### Aim of the task:
All entries are to be copied exactly, with pictures removed.

Version difference data
################
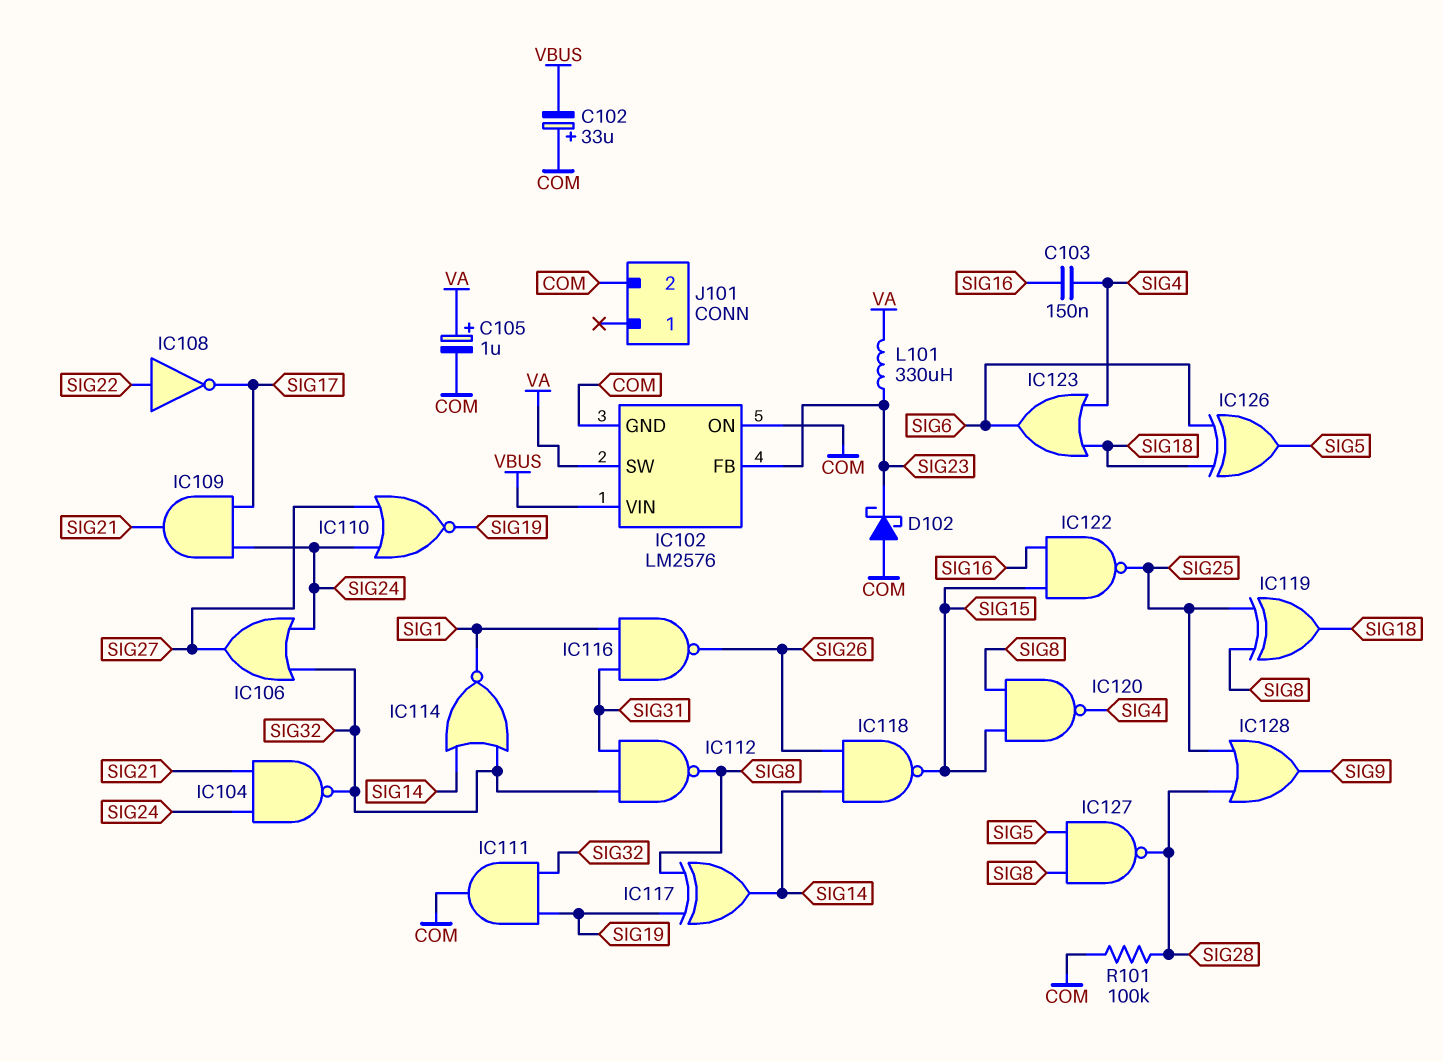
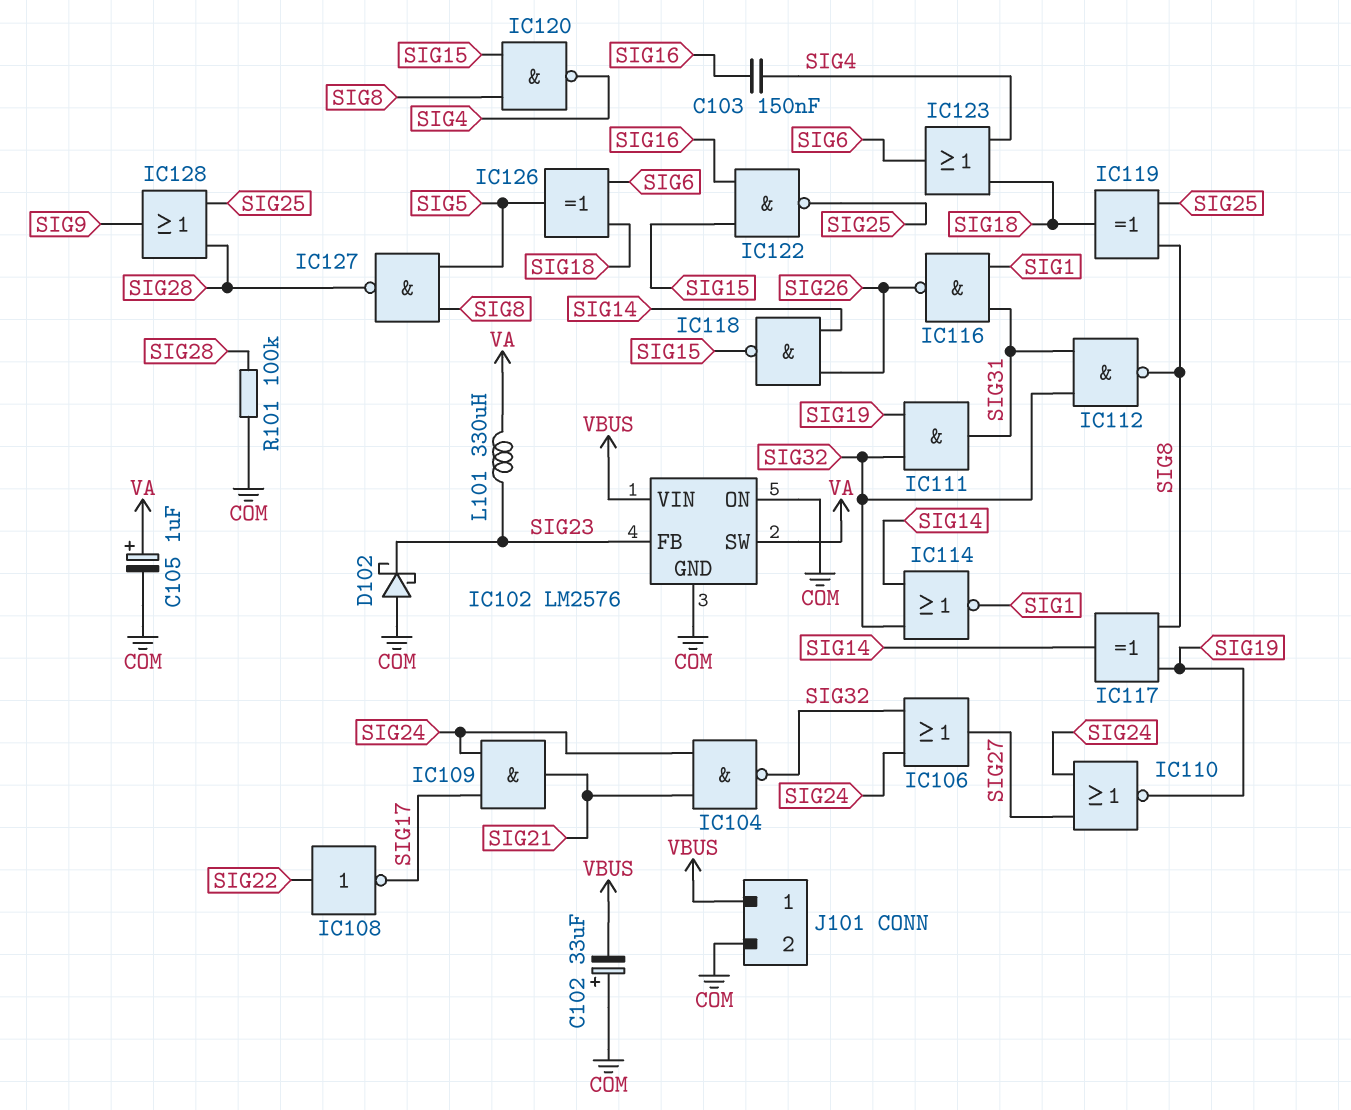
IC111: AND (in SIG19, in SIG32, out COM) -> AND (in SIG19, in SIG32, out SIG31)
J101 pin 1: none -> VBUS

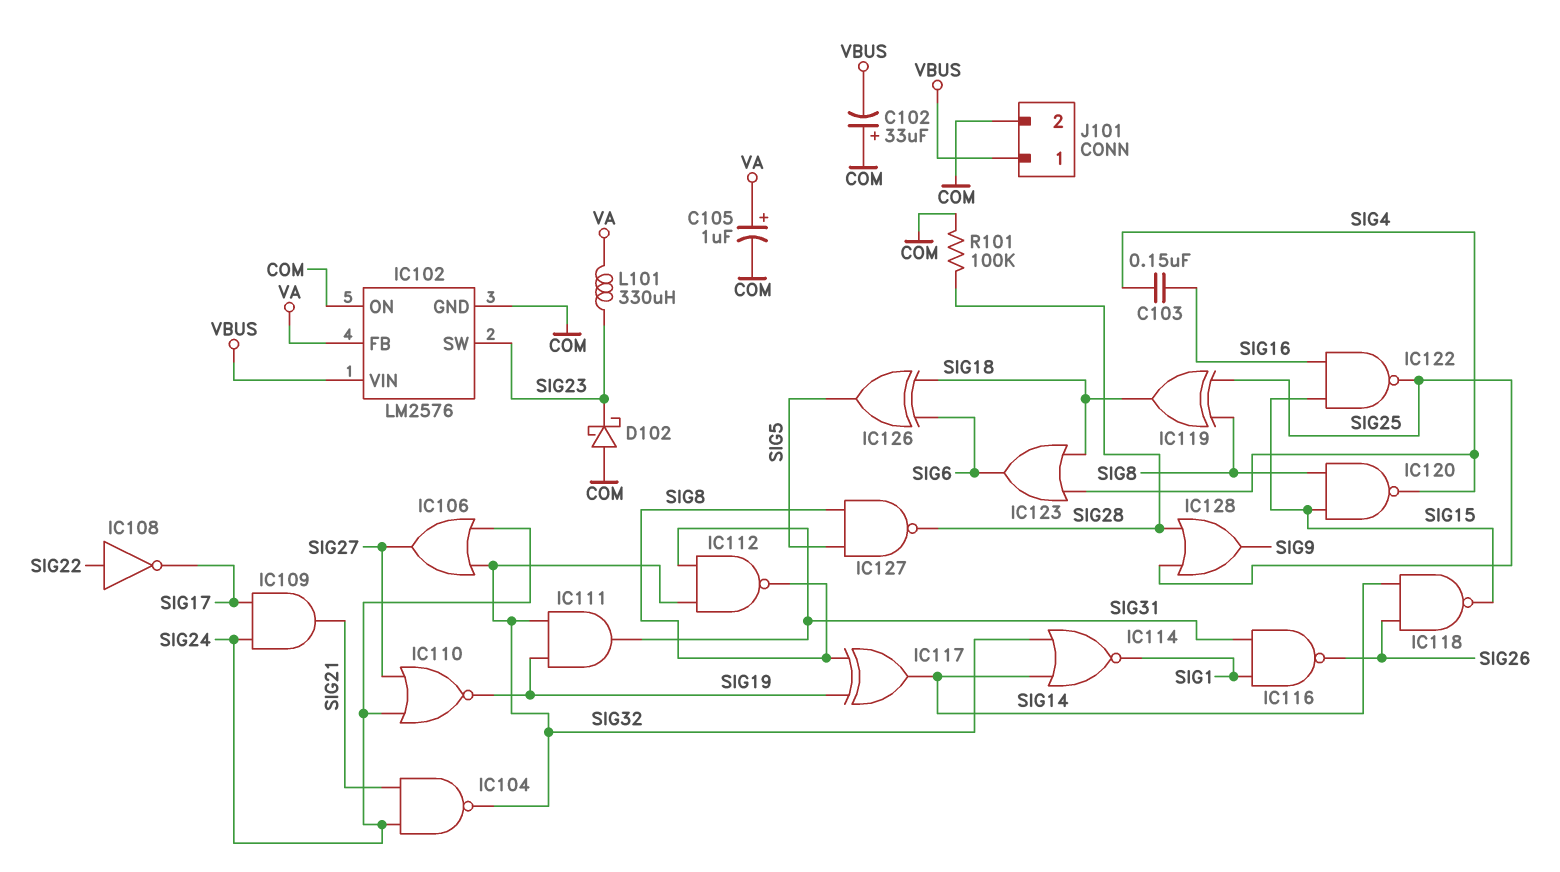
IC102 pin FB: SIG23 -> VA
IC102 pin SW: VA -> SIG23

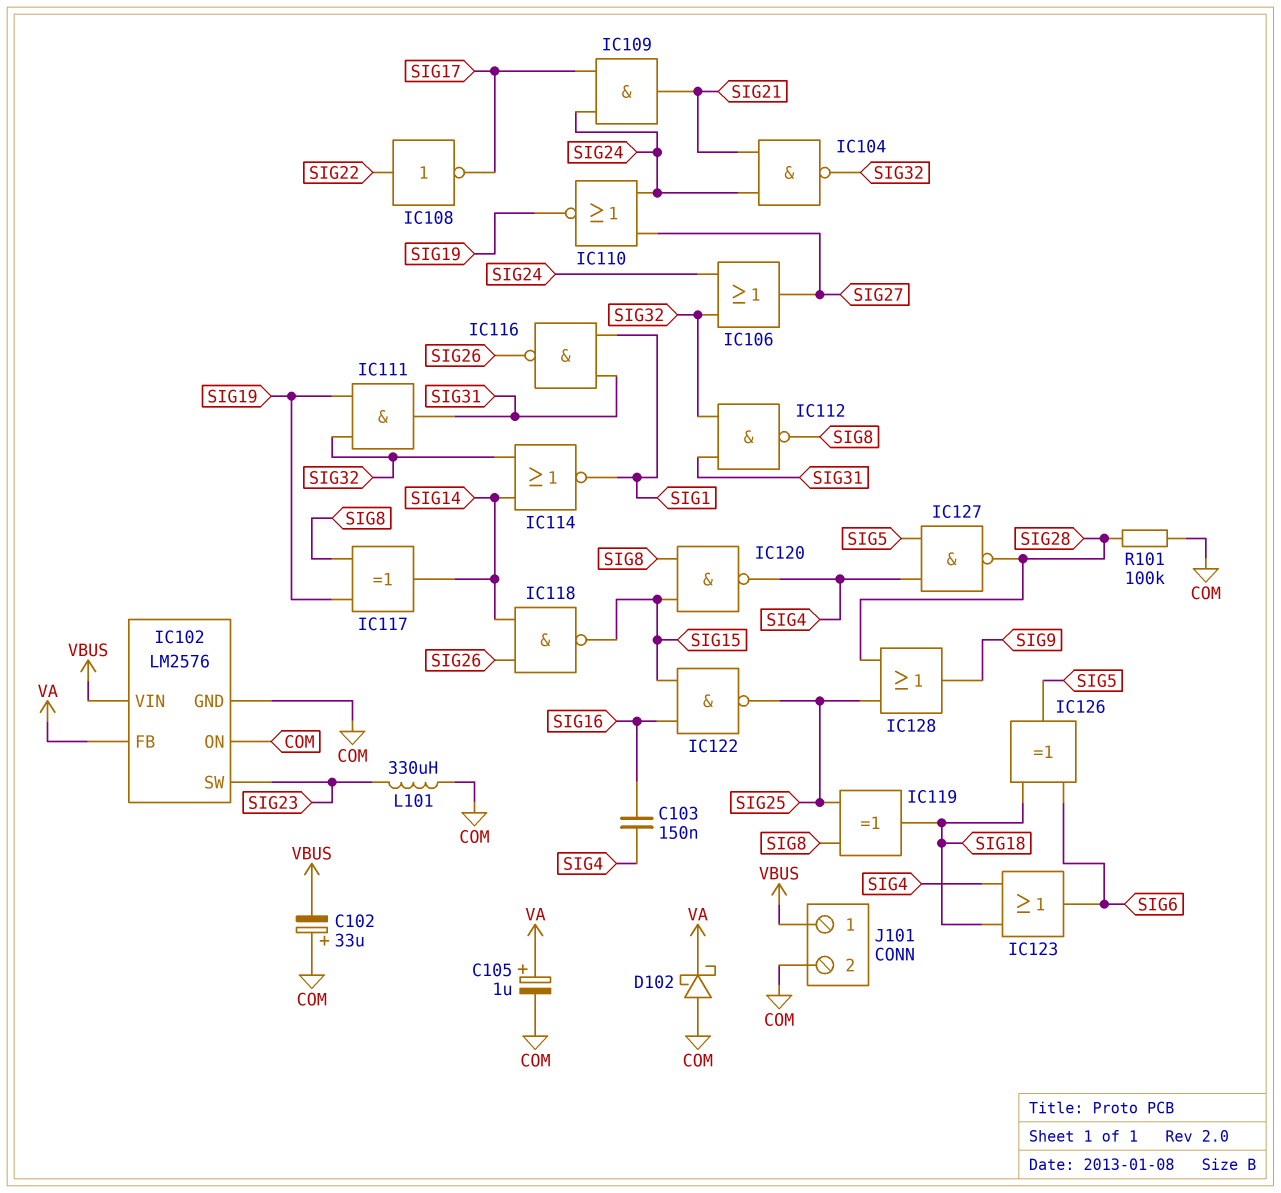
D102: schottky (A COM, K SIG23) -> schottky (A COM, K VA)
IC127: NAND (in SIG5, in SIG8, out SIG28) -> NAND (in SIG4, in SIG5, out SIG28)
L101: 330uH (SIG23, VA) -> 330uH (COM, SIG23)

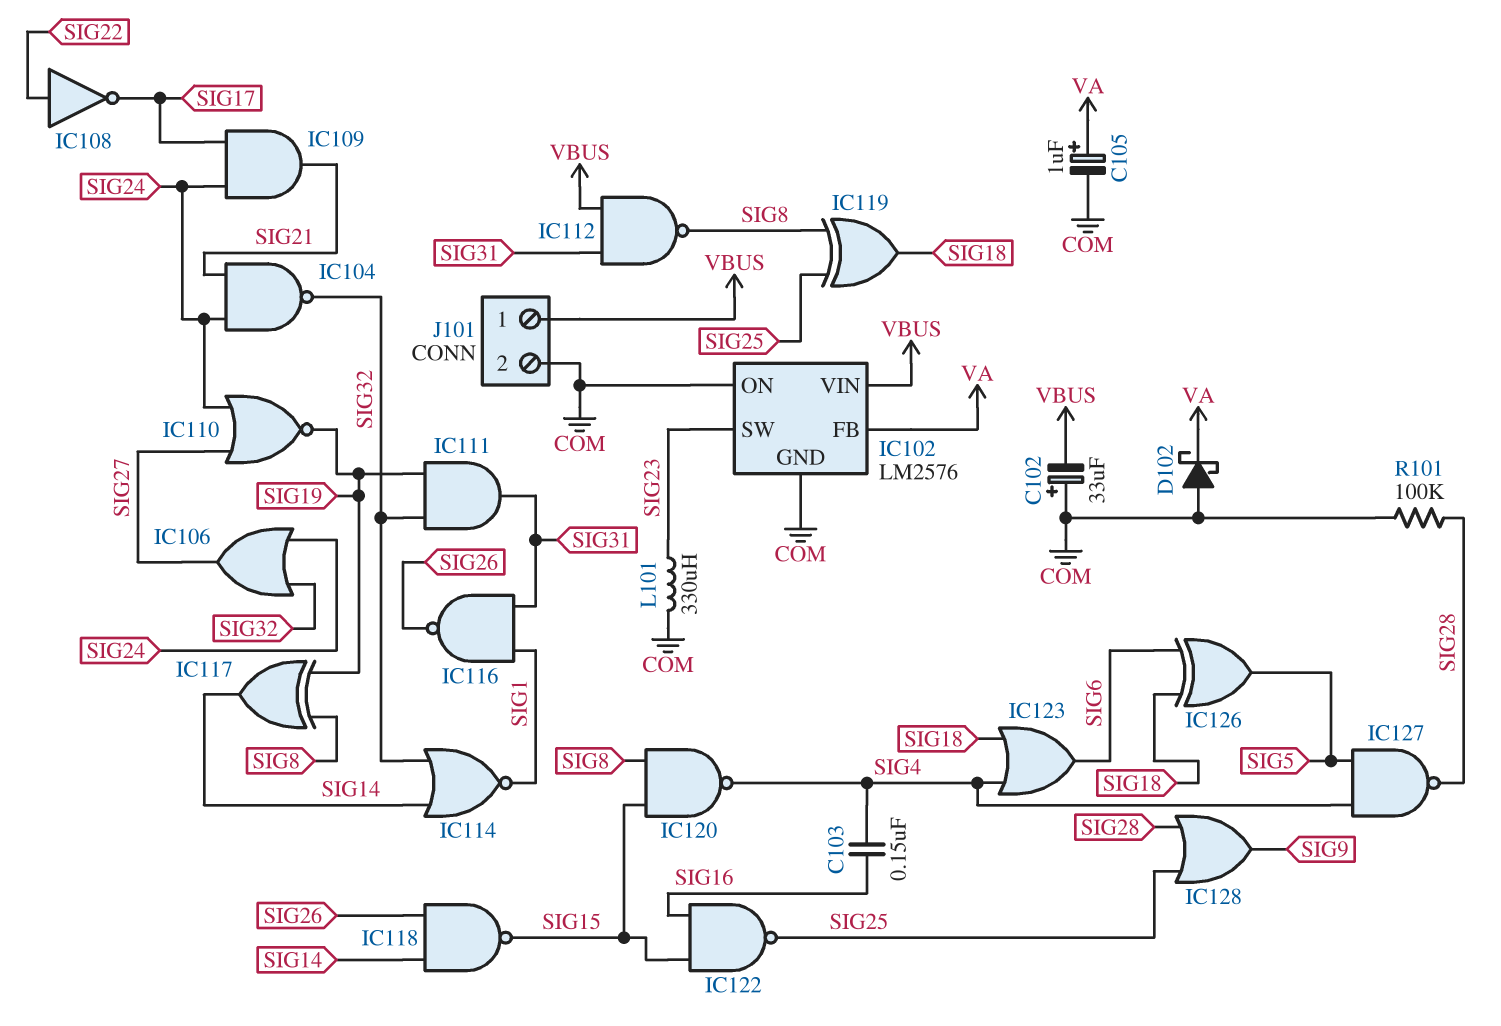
IC112: NAND (in SIG31, in SIG32, out SIG8) -> NAND (in SIG31, in VBUS, out SIG8)

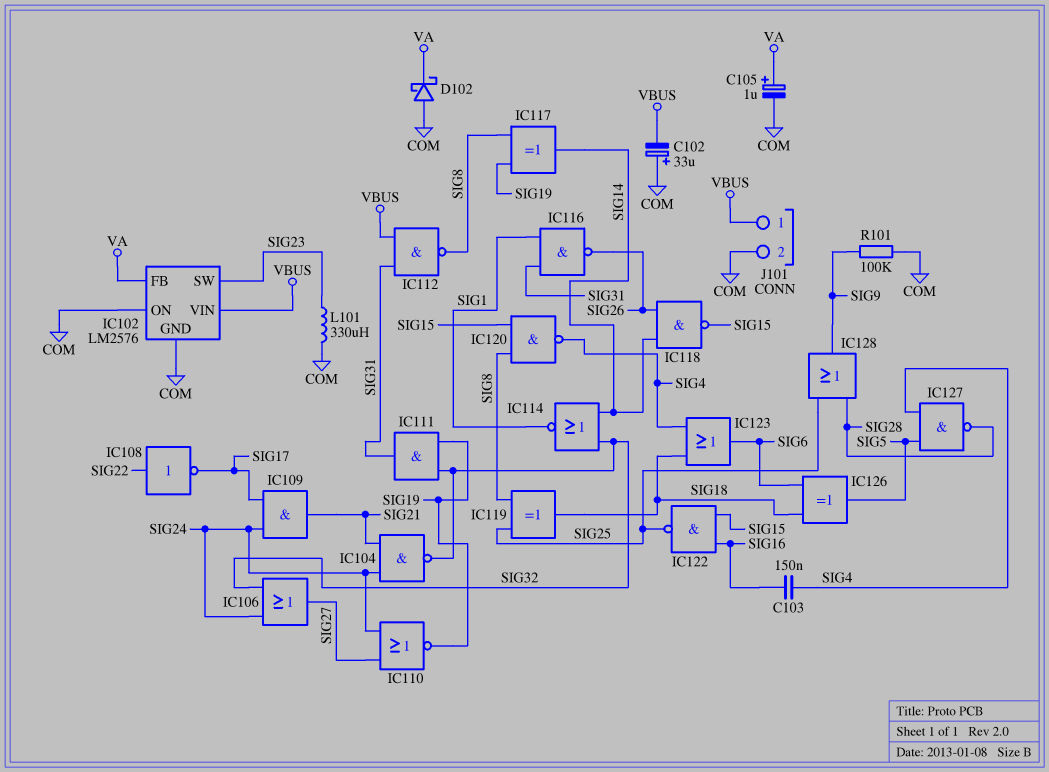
R101: 100k (COM, SIG28) -> 100k (COM, SIG9)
################
### Result of the exercise:
IC111: AND (in SIG19, in SIG32, out COM) -> AND (in SIG19, in SIG32, out SIG31)
J101 pin 1: none -> VBUS

IC102 pin FB: SIG23 -> VA
IC102 pin SW: VA -> SIG23

D102: schottky (A COM, K SIG23) -> schottky (A COM, K VA)
IC127: NAND (in SIG5, in SIG8, out SIG28) -> NAND (in SIG4, in SIG5, out SIG28)
L101: 330uH (SIG23, VA) -> 330uH (COM, SIG23)

IC112: NAND (in SIG31, in SIG32, out SIG8) -> NAND (in SIG31, in VBUS, out SIG8)

R101: 100k (COM, SIG28) -> 100k (COM, SIG9)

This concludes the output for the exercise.